-- EXERCISE BRIEF --
Leave out the pictures and retype, exactly, the lines below from the line with "none -> lime brick B2 level 1" up to and including the line with "none -> grey brick K2 level 2", nothing more.

------ SOURCE DATA ------

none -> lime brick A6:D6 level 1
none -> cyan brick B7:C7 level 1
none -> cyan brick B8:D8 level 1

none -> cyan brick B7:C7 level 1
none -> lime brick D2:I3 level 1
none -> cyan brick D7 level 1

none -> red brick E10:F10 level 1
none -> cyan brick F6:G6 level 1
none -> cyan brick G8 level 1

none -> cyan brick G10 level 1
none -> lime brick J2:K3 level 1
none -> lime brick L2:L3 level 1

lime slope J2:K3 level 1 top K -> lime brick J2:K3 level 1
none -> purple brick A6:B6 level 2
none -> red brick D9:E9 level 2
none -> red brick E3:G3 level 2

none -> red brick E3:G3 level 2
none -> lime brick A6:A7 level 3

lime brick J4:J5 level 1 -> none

------
------ SOURCE DATA ------

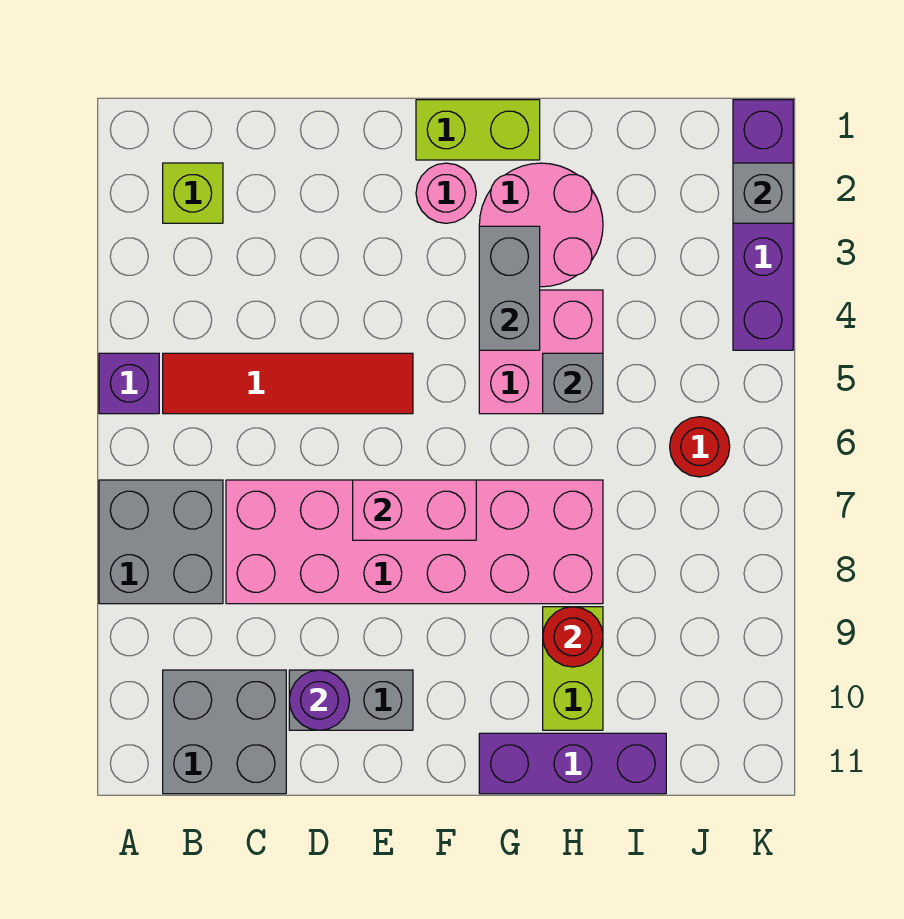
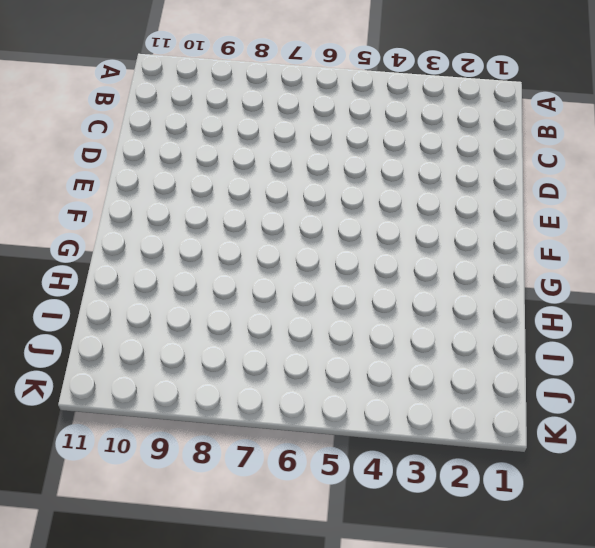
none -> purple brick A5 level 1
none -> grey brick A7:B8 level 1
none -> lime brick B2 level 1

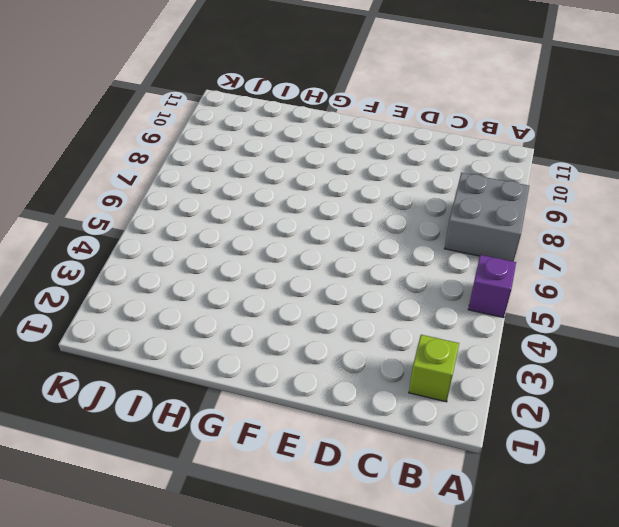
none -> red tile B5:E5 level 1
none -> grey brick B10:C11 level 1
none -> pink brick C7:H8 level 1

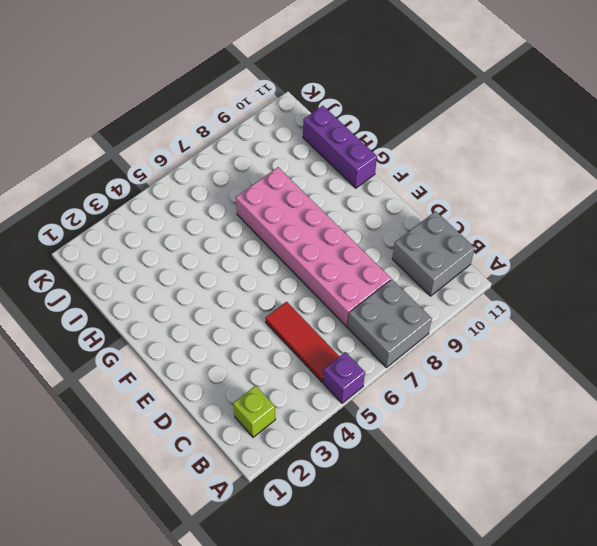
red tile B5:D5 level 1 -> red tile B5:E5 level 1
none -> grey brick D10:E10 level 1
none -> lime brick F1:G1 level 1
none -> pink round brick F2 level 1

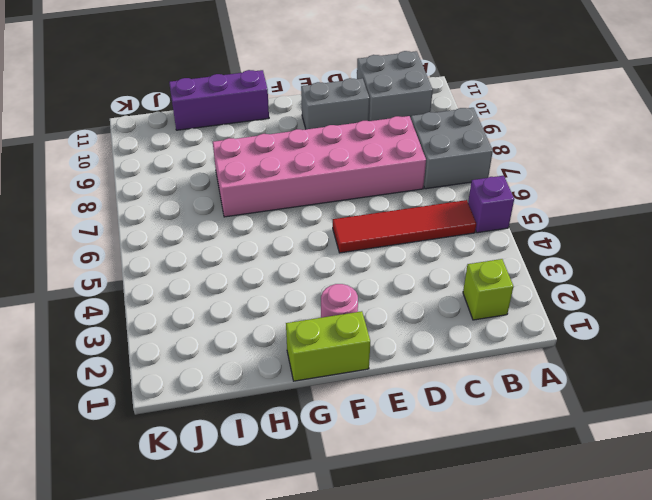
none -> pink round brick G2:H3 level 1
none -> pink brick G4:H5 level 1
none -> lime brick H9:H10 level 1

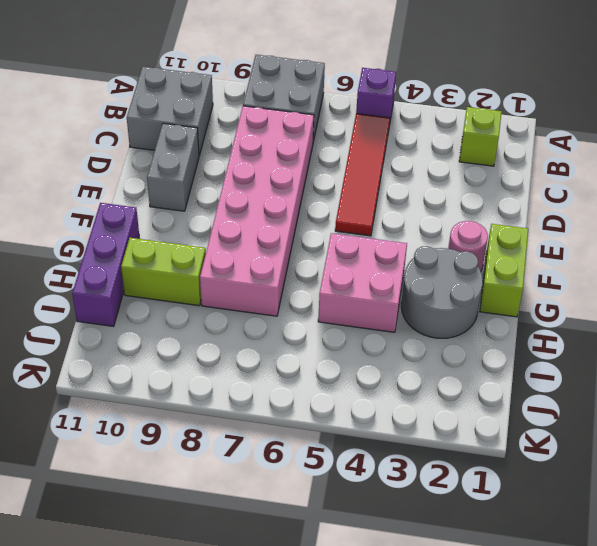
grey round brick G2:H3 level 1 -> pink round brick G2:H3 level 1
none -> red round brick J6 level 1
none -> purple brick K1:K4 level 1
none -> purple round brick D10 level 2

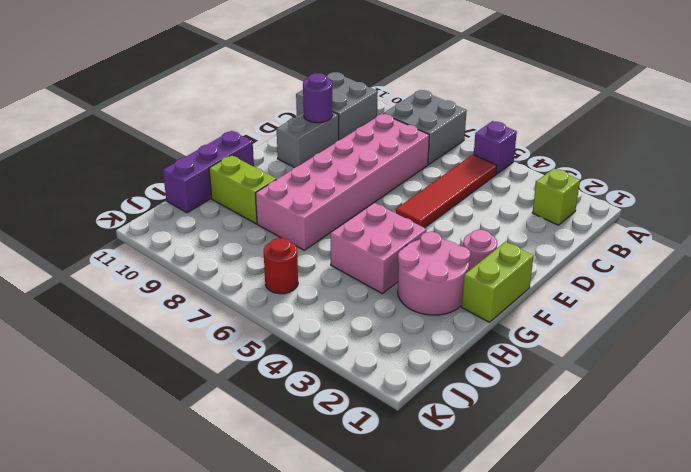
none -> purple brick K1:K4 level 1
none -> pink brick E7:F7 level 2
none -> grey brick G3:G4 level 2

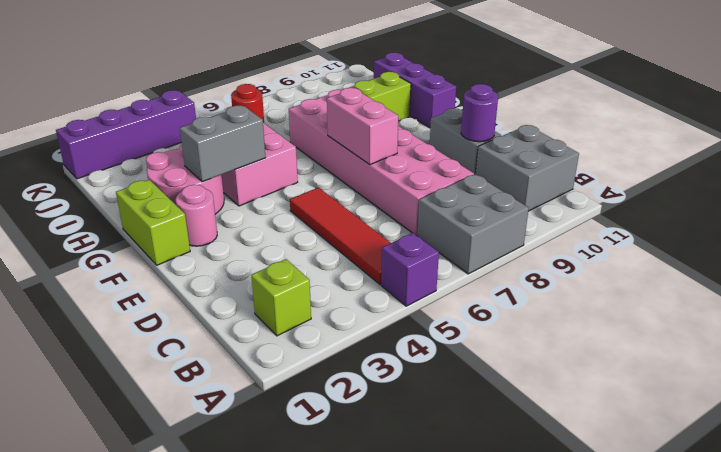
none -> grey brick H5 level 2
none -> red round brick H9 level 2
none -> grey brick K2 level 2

------

-- PROBLEM SOLUTION --
none -> lime brick B2 level 1

none -> red tile B5:E5 level 1
none -> grey brick B10:C11 level 1
none -> pink brick C7:H8 level 1

red tile B5:D5 level 1 -> red tile B5:E5 level 1
none -> grey brick D10:E10 level 1
none -> lime brick F1:G1 level 1
none -> pink round brick F2 level 1

none -> pink round brick G2:H3 level 1
none -> pink brick G4:H5 level 1
none -> lime brick H9:H10 level 1

grey round brick G2:H3 level 1 -> pink round brick G2:H3 level 1
none -> red round brick J6 level 1
none -> purple brick K1:K4 level 1
none -> purple round brick D10 level 2

none -> purple brick K1:K4 level 1
none -> pink brick E7:F7 level 2
none -> grey brick G3:G4 level 2

none -> grey brick H5 level 2
none -> red round brick H9 level 2
none -> grey brick K2 level 2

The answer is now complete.